▶ **WHAT IS EXPECTED**: Pictures stay out of the output. Return exactly the lines below from the one with "none -> black brick E8 level 3" down to the one with "blue tile O10 level 1 -> none", both included, and nothing more.

▶ **MATERIAL FOR THIS TASK**:
=-=-=

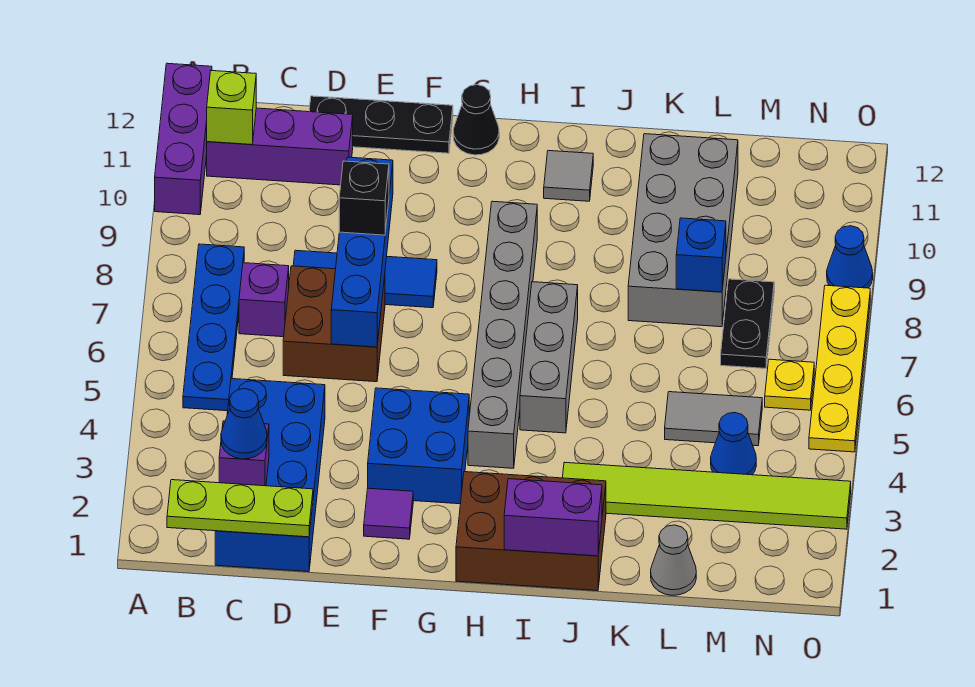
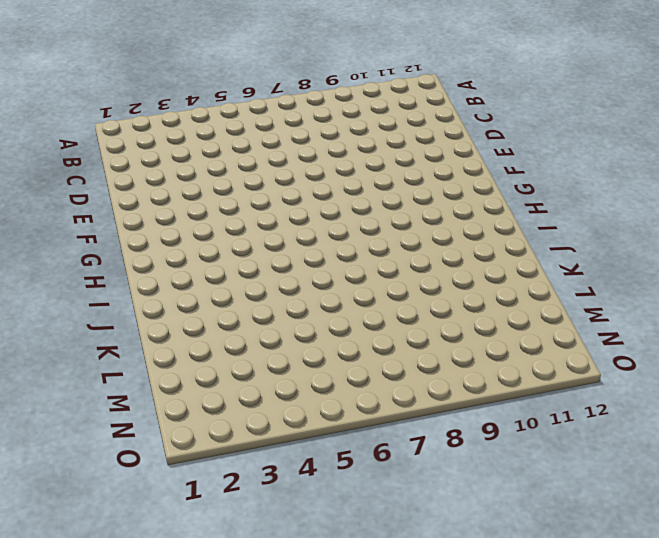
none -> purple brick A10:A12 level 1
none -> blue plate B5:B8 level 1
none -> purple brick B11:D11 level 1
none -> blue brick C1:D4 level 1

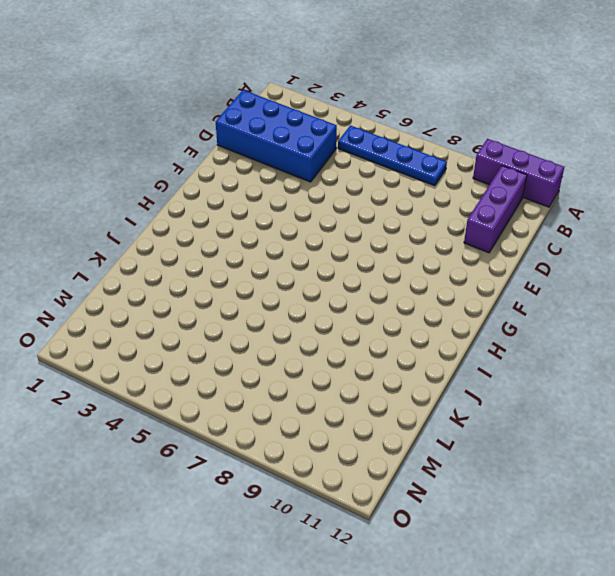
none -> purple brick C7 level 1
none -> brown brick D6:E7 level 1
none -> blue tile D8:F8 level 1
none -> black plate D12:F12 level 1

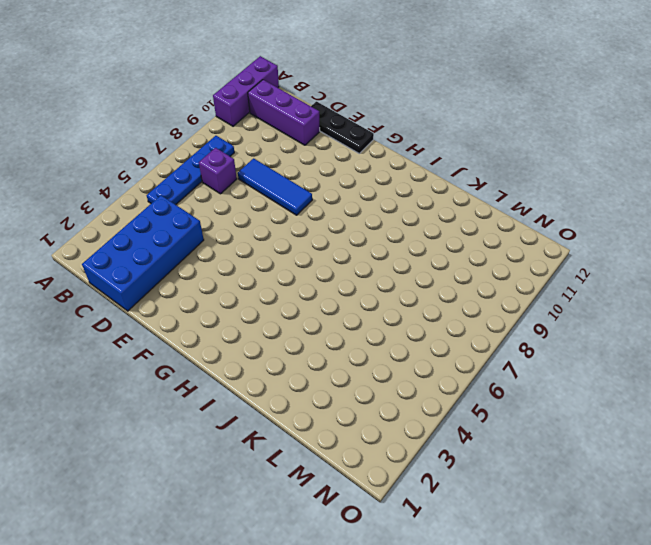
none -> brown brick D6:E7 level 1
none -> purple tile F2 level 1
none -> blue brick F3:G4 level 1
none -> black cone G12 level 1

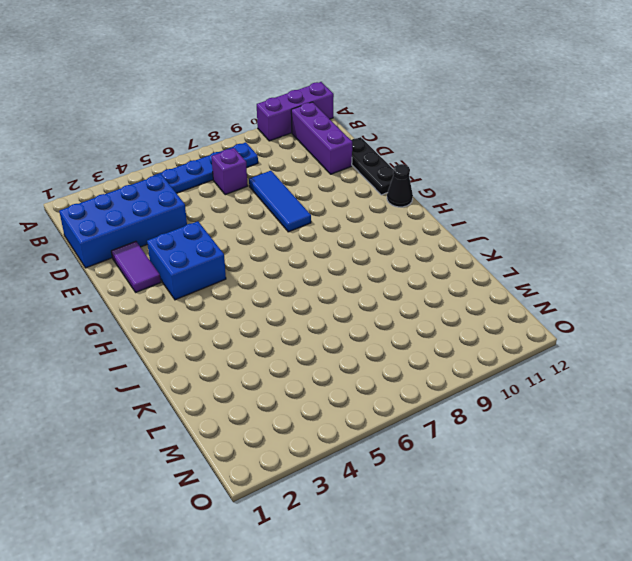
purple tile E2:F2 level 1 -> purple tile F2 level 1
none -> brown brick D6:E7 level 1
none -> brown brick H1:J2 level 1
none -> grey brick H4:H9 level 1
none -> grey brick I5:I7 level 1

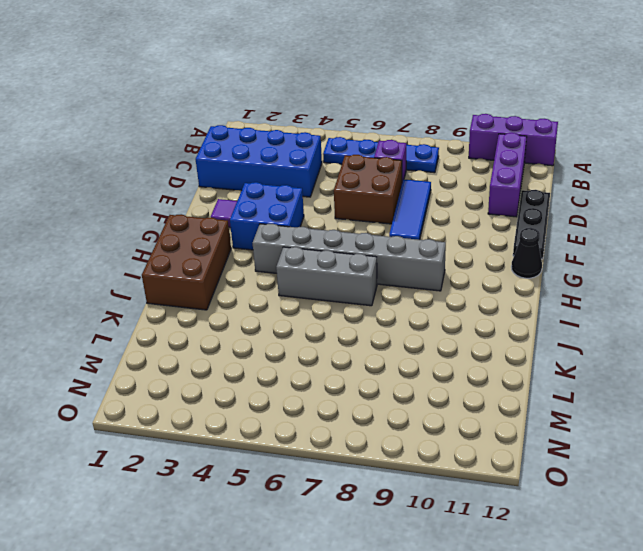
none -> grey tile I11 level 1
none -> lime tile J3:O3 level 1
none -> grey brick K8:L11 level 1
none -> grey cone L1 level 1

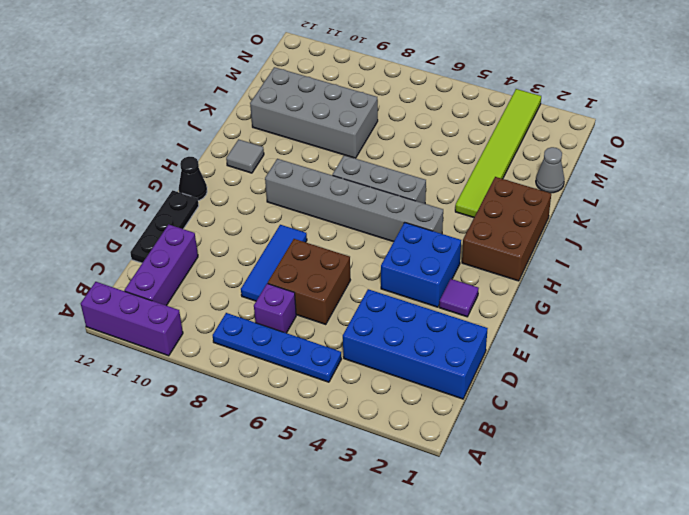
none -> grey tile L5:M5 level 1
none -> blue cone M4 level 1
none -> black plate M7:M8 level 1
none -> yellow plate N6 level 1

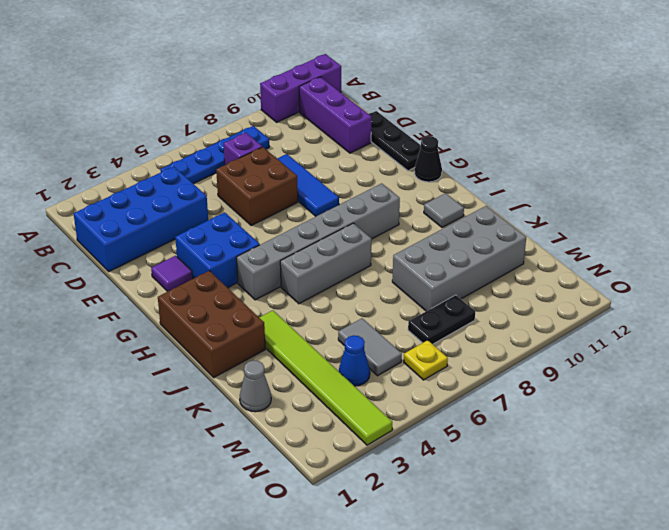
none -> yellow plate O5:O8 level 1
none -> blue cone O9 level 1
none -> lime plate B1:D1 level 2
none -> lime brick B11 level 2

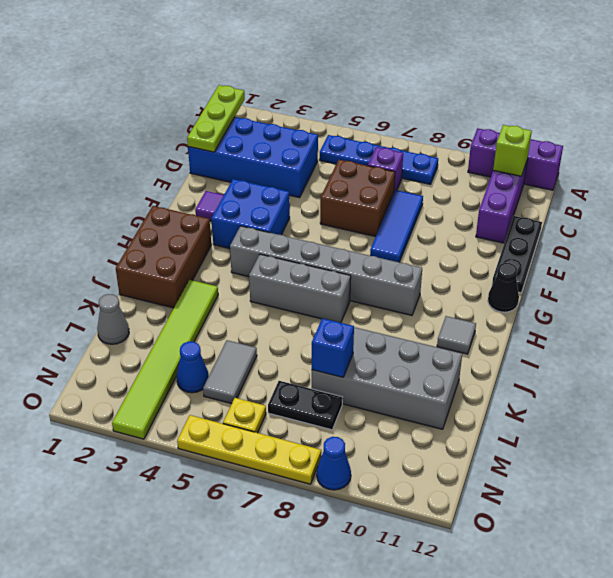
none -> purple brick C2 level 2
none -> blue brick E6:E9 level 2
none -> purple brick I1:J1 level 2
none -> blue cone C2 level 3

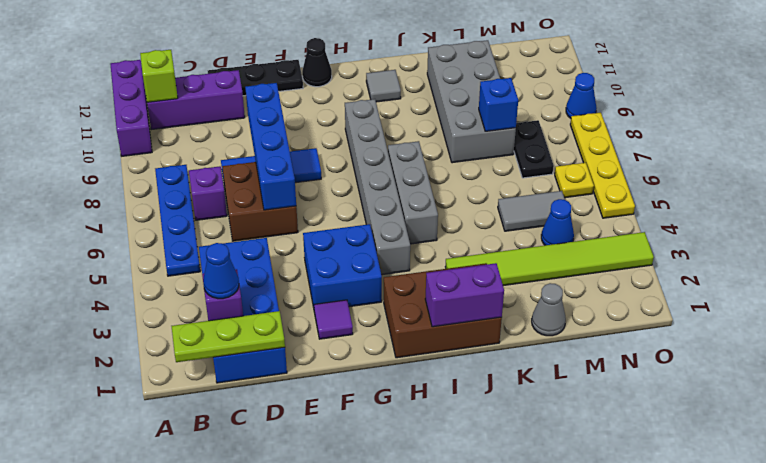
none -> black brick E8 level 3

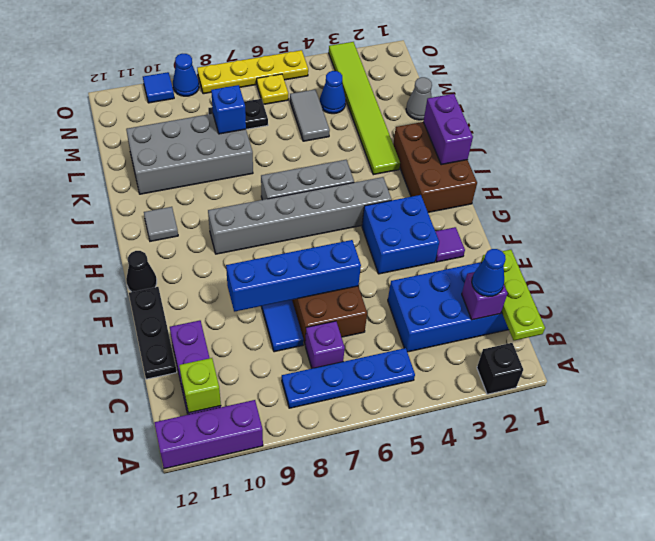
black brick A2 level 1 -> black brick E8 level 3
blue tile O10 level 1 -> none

=-=-=

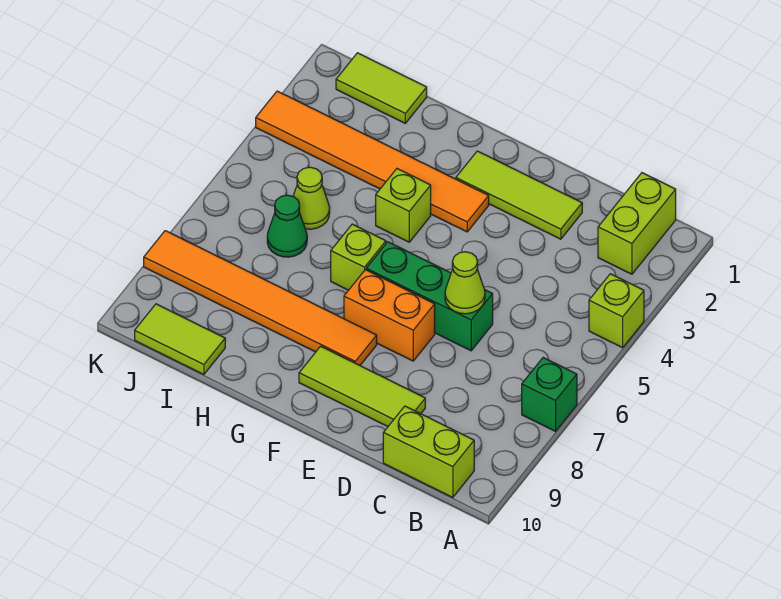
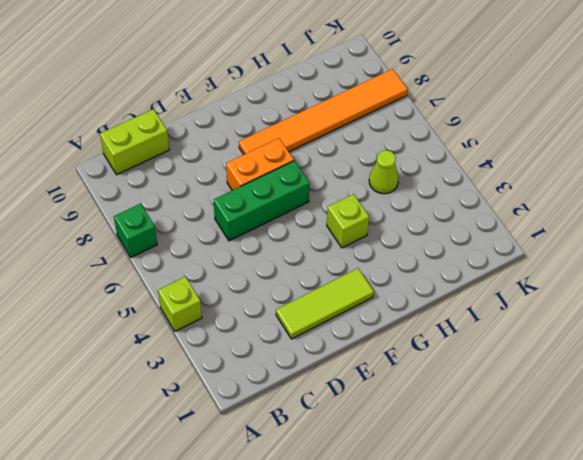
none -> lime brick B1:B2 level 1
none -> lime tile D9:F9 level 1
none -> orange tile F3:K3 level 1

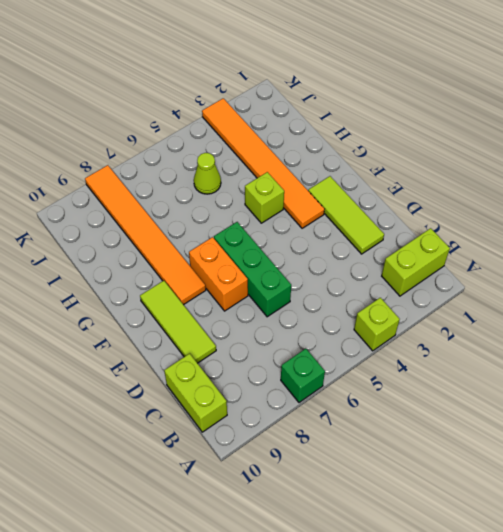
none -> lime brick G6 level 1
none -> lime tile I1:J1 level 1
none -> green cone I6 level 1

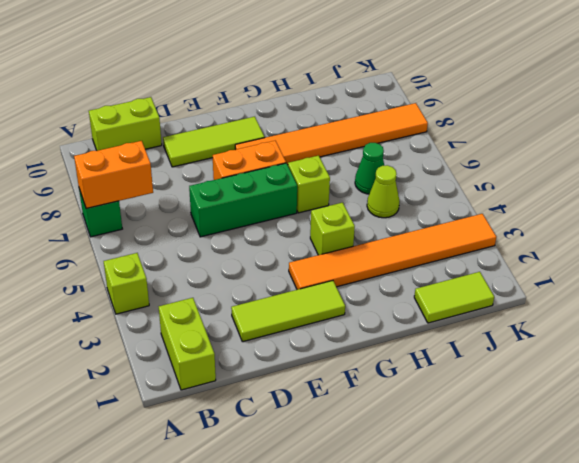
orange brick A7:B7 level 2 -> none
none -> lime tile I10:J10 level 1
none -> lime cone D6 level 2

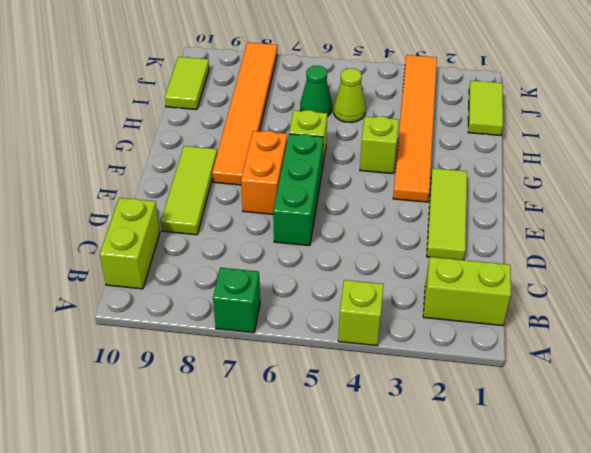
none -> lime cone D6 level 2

=-=-=

▶ **RESULT OF THE EXERCISE**:
none -> black brick E8 level 3

black brick A2 level 1 -> black brick E8 level 3
blue tile O10 level 1 -> none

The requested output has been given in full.